Items from a dataset:
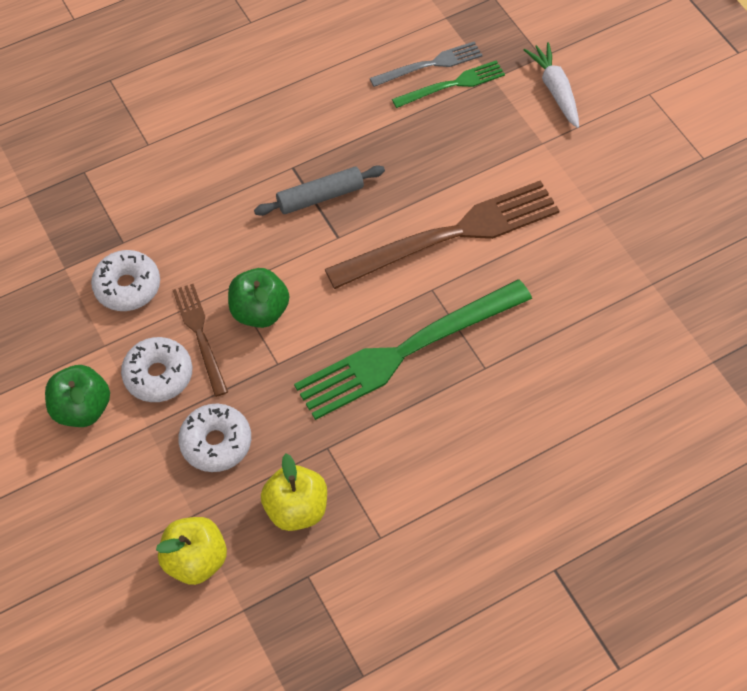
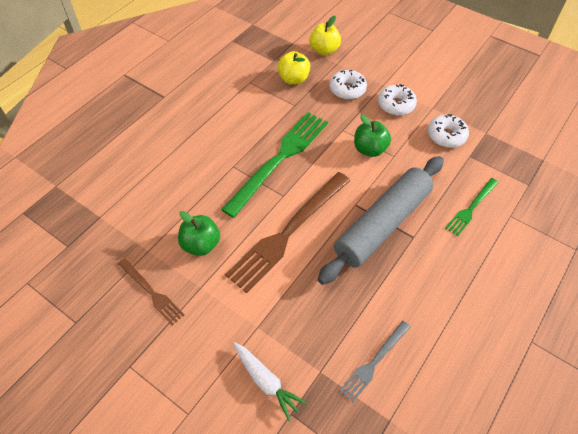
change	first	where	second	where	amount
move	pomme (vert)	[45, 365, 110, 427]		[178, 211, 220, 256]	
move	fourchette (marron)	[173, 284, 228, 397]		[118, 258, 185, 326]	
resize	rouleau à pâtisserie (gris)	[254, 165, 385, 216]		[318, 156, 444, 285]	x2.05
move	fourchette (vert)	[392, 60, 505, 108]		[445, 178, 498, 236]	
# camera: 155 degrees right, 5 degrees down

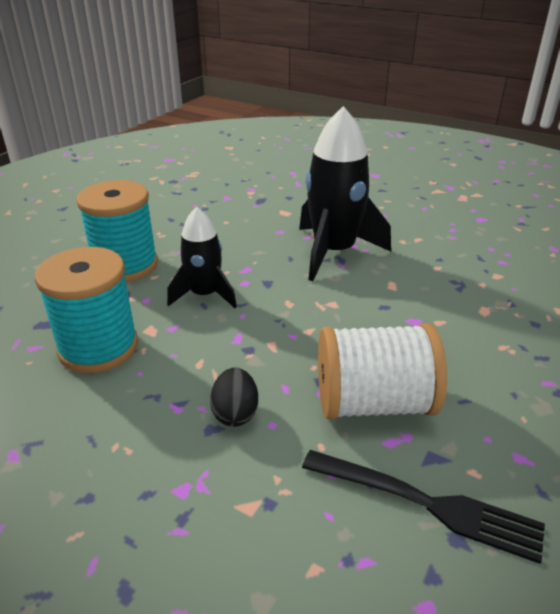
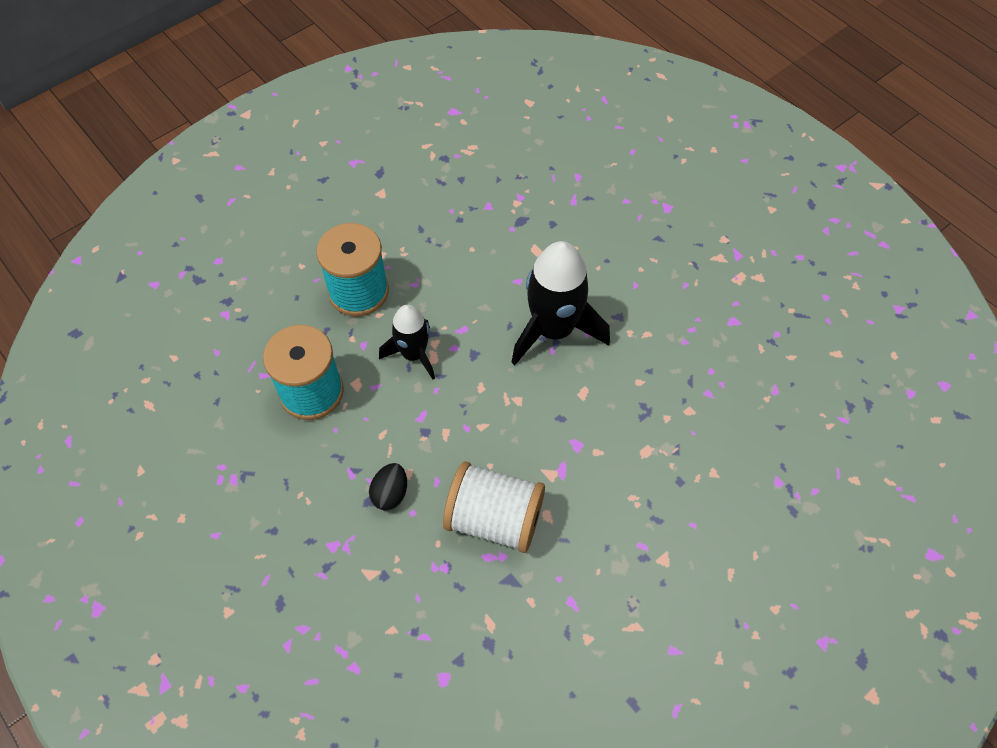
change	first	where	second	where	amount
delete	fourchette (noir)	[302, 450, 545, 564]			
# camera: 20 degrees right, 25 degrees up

Action item – Transcribe each entry above exactly, apart from the pictures.

Response below –
change	first	where	second	where	amount
move	pomme (vert)	[45, 365, 110, 427]		[178, 211, 220, 256]	
move	fourchette (marron)	[173, 284, 228, 397]		[118, 258, 185, 326]	
resize	rouleau à pâtisserie (gris)	[254, 165, 385, 216]		[318, 156, 444, 285]	x2.05
move	fourchette (vert)	[392, 60, 505, 108]		[445, 178, 498, 236]	
# camera: 155 degrees right, 5 degrees down

change	first	where	second	where	amount
delete	fourchette (noir)	[302, 450, 545, 564]			
# camera: 20 degrees right, 25 degrees up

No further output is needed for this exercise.